TRY IT
Wherever the string "AOUT" shows up in the data below, copy the whole line.

[Change detection data]

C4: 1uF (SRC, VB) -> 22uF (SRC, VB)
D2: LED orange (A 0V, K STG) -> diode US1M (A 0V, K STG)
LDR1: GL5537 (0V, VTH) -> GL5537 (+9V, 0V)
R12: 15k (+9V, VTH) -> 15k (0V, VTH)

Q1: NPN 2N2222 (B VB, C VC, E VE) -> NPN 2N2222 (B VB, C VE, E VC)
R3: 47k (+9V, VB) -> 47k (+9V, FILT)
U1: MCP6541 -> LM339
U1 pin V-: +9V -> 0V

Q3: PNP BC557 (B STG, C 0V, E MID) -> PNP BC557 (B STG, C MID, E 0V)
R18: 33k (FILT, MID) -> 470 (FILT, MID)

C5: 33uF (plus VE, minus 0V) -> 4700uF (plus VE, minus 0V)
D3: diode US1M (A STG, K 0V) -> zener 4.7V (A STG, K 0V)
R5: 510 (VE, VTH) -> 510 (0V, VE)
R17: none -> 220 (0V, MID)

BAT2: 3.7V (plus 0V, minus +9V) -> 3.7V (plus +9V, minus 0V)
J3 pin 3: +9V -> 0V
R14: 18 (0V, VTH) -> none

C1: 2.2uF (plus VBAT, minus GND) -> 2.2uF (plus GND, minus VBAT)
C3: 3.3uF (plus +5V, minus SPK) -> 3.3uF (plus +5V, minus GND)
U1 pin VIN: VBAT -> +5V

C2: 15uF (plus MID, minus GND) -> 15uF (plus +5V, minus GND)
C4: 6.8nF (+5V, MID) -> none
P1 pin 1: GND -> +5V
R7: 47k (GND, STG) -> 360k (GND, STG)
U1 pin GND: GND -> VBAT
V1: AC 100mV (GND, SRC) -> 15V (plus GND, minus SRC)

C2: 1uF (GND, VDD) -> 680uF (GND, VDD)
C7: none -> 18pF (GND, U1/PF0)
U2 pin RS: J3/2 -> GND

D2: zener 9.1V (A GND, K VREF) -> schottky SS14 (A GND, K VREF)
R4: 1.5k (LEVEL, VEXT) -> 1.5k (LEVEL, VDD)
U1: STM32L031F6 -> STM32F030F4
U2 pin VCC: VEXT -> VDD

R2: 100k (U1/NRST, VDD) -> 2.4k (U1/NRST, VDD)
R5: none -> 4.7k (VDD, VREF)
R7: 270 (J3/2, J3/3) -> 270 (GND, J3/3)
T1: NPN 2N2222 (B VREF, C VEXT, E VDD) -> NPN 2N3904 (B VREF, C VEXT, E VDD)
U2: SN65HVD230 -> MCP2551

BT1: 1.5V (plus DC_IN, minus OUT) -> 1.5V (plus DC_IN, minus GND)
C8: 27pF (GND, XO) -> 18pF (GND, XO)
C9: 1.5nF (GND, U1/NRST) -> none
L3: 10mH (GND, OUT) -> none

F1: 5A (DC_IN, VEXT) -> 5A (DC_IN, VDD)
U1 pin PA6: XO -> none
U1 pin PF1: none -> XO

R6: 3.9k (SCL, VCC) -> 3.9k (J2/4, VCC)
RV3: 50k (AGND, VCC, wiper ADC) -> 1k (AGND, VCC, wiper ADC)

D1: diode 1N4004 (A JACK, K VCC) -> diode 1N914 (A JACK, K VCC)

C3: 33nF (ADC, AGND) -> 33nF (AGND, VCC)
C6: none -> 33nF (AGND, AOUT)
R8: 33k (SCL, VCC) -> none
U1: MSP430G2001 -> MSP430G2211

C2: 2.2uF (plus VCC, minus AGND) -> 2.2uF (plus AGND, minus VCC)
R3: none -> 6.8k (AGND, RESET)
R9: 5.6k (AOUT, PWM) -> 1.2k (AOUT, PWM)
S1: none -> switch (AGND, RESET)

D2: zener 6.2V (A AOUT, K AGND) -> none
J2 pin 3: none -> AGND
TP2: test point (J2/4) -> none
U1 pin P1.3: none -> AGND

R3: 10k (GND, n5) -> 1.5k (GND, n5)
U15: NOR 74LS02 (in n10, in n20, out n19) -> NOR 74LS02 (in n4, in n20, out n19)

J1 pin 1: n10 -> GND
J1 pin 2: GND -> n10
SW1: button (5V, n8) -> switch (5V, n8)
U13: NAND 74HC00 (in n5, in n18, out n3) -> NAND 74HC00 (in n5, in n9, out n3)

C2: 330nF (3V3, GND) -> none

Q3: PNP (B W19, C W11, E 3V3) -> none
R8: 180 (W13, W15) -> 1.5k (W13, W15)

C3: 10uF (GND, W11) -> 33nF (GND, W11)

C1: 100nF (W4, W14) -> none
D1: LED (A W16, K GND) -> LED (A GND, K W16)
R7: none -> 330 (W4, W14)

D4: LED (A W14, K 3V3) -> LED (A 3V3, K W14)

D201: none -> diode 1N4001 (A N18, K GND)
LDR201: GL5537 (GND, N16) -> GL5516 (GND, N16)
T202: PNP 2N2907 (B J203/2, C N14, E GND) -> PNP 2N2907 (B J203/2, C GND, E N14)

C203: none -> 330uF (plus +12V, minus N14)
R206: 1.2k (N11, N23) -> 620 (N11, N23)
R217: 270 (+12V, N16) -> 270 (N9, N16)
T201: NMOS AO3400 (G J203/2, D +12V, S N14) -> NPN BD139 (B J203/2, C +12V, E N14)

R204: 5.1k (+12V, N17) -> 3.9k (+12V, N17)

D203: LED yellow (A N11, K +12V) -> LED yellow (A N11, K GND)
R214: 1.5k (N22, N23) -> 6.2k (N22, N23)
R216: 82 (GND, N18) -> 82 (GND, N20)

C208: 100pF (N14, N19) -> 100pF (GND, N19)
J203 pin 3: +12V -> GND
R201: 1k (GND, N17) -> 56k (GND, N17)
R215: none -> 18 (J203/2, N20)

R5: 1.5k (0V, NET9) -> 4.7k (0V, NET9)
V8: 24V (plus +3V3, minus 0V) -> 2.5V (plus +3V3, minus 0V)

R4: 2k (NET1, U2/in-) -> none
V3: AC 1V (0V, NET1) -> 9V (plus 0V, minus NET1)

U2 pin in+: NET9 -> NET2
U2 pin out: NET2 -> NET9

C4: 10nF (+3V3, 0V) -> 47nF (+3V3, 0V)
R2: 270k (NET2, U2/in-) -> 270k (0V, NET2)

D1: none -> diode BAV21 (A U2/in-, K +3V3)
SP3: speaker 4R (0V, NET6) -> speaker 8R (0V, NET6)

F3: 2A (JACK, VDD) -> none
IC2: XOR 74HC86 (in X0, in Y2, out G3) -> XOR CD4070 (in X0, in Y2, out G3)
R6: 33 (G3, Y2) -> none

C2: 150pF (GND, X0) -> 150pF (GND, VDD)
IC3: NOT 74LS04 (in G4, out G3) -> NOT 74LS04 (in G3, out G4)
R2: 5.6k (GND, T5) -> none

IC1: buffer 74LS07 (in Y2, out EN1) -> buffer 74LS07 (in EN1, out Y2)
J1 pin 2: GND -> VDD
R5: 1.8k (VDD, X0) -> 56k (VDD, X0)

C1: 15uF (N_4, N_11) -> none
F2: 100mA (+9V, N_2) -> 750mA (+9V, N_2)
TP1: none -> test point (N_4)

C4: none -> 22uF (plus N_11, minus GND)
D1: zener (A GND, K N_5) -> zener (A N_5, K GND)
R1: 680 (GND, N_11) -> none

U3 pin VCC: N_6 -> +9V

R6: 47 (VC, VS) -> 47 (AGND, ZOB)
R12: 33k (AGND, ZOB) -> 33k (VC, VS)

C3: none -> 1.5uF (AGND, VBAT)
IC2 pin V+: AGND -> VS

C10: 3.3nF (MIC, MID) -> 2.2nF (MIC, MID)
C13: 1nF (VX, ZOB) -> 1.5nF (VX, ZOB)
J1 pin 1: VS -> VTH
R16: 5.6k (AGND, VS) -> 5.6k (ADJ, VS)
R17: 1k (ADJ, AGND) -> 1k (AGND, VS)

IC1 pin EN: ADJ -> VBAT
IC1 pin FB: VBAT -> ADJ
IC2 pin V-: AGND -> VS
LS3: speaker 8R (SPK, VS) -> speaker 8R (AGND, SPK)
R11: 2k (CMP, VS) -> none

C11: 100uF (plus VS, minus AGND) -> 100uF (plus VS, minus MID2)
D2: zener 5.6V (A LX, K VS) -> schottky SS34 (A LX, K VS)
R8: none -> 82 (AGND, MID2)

EXERCISE RESPONSE
C6: none -> 33nF (AGND, AOUT)
R9: 5.6k (AOUT, PWM) -> 1.2k (AOUT, PWM)
D2: zener 6.2V (A AOUT, K AGND) -> none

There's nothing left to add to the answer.